● **What is needed**: Filter these entries down to lines holding "purple".

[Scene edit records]
:::
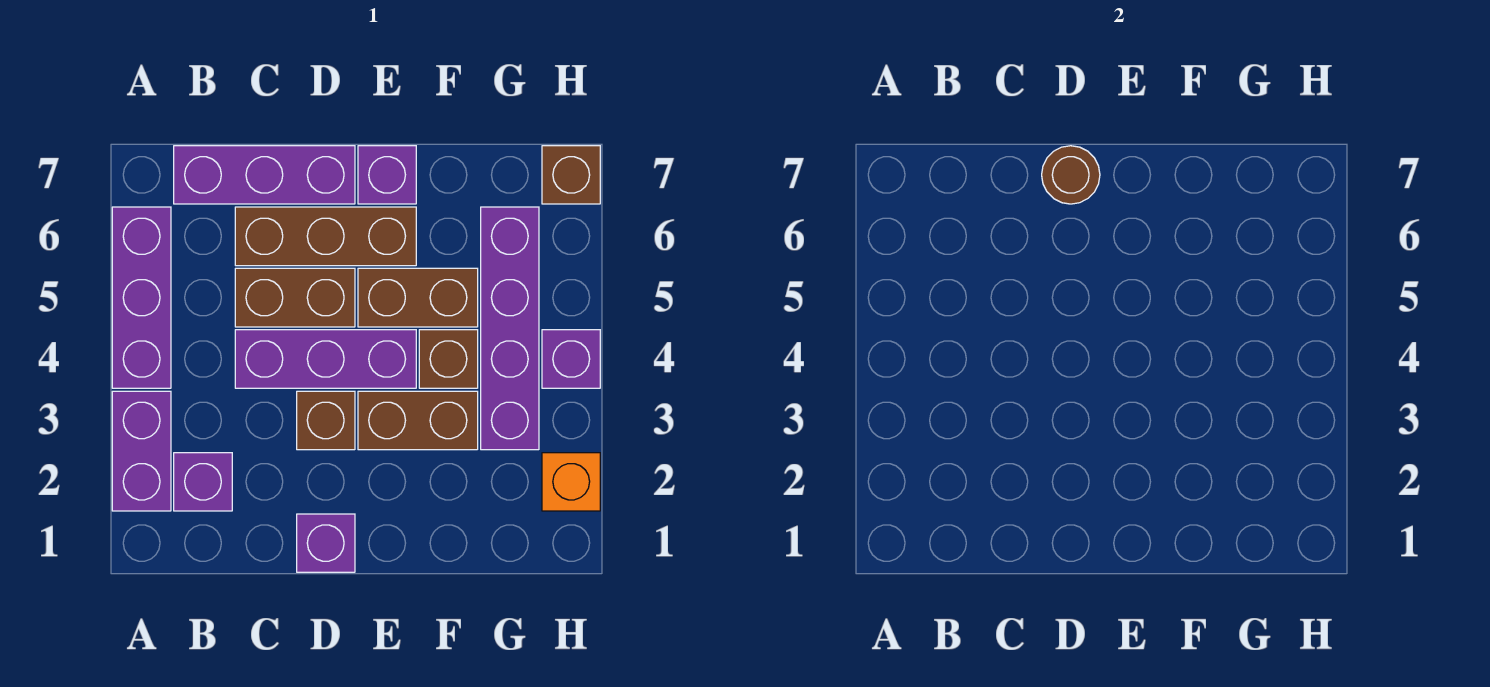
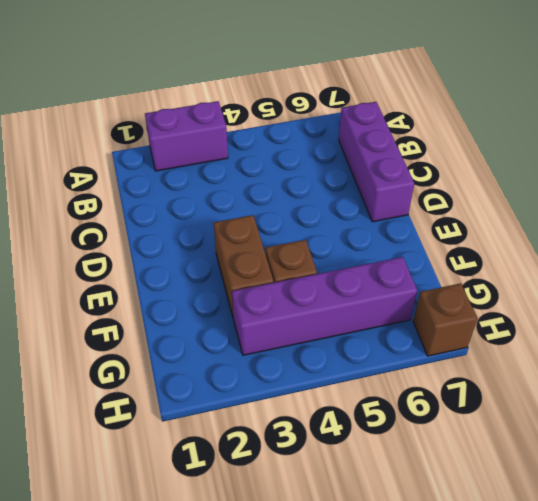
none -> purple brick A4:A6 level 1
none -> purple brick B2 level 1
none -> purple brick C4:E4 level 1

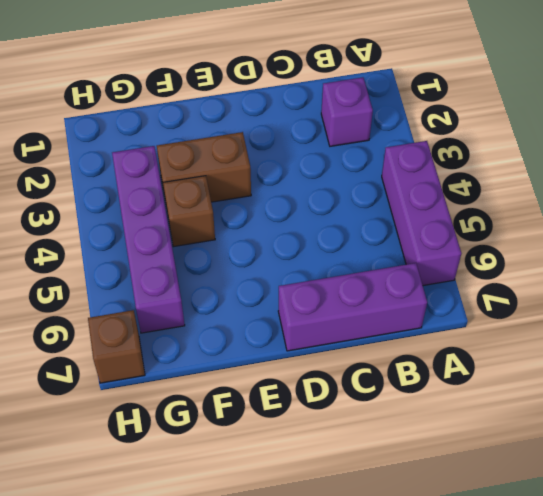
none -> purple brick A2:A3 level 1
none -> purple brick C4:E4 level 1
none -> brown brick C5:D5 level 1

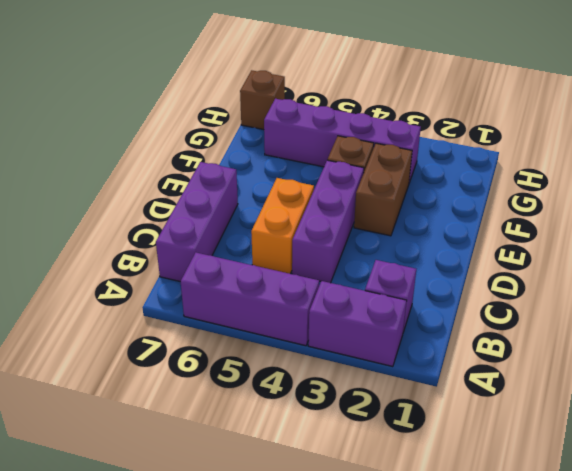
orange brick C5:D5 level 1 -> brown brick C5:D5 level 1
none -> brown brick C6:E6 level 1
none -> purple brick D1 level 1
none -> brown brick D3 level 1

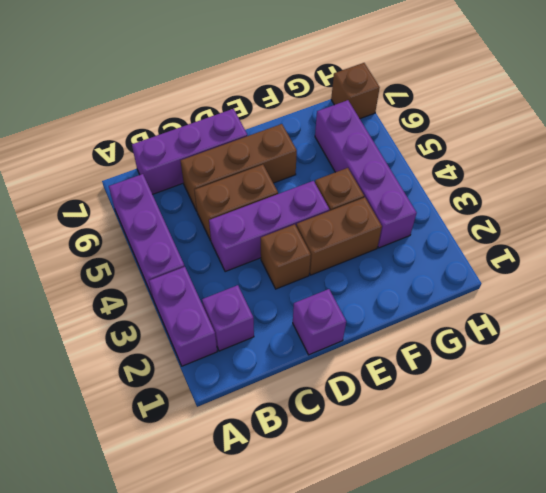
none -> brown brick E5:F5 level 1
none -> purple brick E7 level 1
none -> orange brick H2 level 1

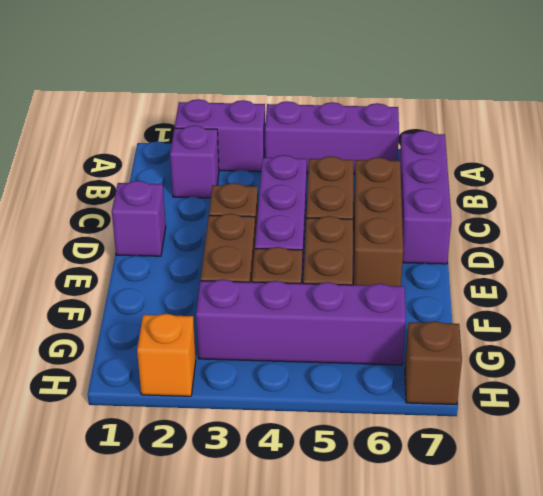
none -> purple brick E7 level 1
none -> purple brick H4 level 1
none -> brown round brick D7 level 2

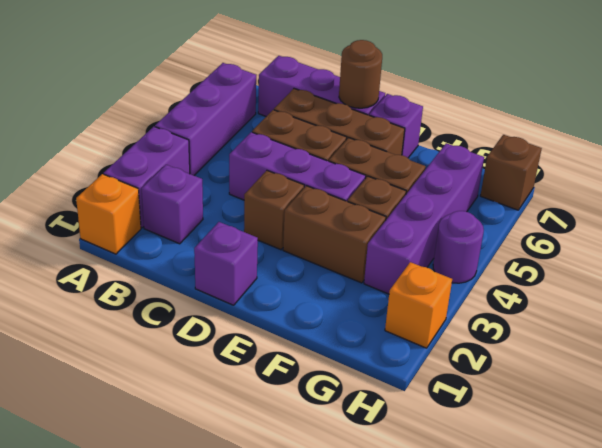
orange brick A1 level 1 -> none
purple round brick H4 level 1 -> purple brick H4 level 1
:::
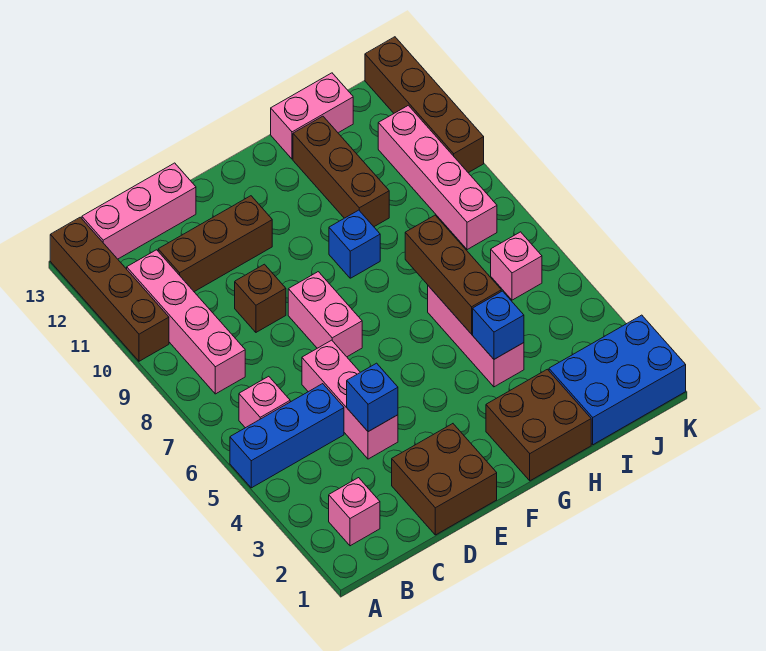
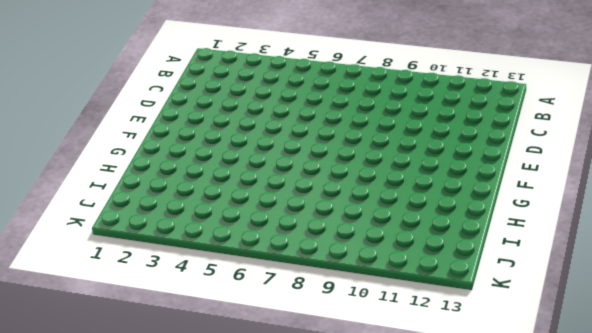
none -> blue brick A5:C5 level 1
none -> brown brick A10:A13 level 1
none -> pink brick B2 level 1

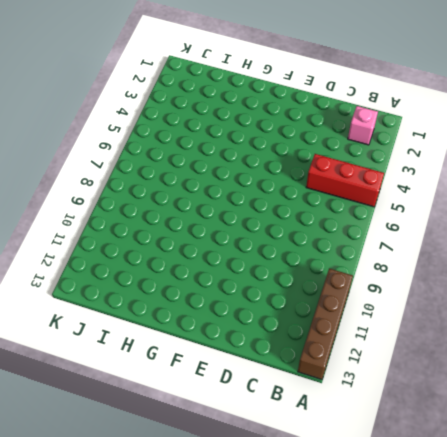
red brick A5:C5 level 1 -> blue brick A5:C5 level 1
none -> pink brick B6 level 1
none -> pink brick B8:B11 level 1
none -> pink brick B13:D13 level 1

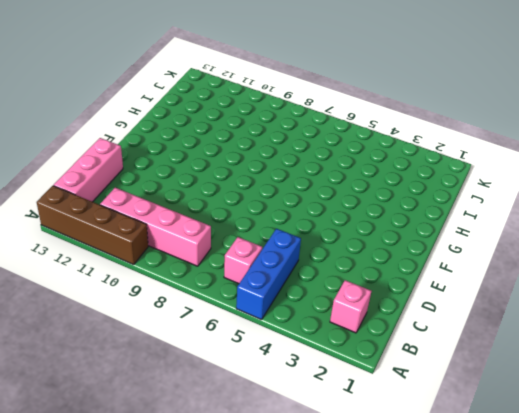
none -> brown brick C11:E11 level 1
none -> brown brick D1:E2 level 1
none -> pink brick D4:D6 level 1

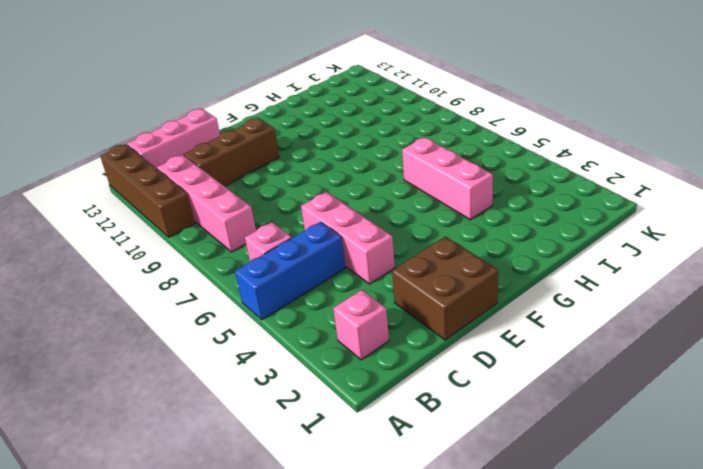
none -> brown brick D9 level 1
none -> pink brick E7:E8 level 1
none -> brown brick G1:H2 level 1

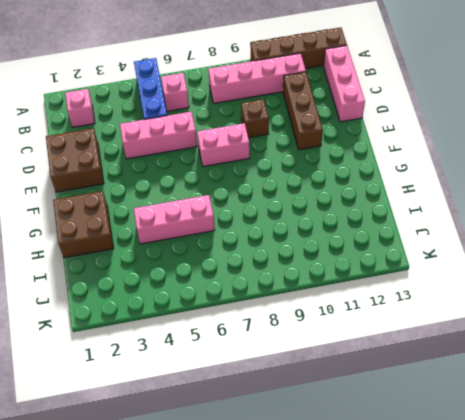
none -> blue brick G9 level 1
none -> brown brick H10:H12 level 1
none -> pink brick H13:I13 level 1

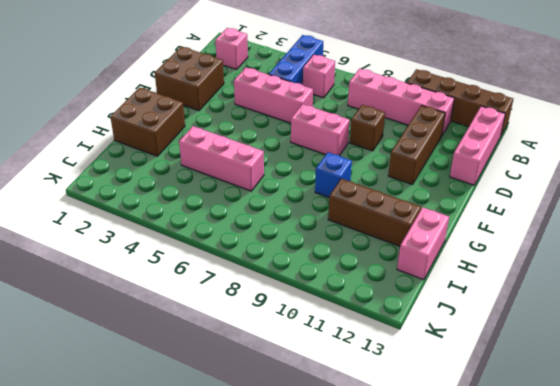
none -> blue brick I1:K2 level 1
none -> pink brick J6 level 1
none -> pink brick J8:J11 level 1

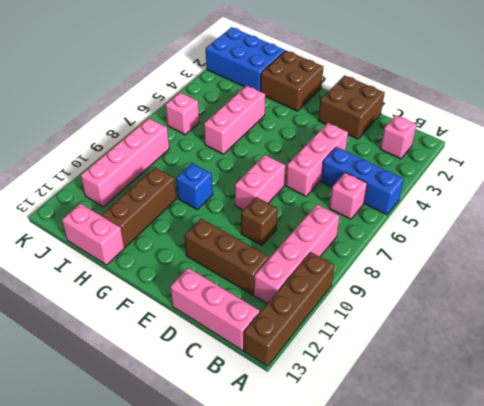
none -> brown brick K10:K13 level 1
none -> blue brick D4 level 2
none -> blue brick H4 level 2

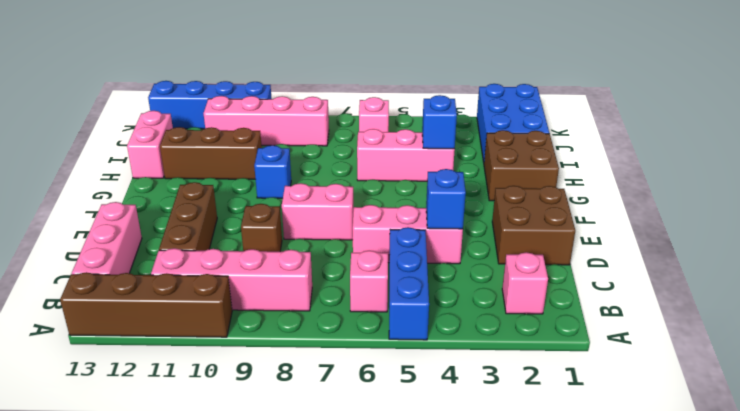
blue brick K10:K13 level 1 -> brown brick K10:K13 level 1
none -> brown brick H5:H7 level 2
:::
● **Solution to the exercise**:
none -> purple brick A4:A6 level 1
none -> purple brick B2 level 1
none -> purple brick C4:E4 level 1
none -> purple brick A2:A3 level 1
none -> purple brick C4:E4 level 1
none -> purple brick D1 level 1
none -> purple brick E7 level 1
none -> purple brick E7 level 1
none -> purple brick H4 level 1
purple round brick H4 level 1 -> purple brick H4 level 1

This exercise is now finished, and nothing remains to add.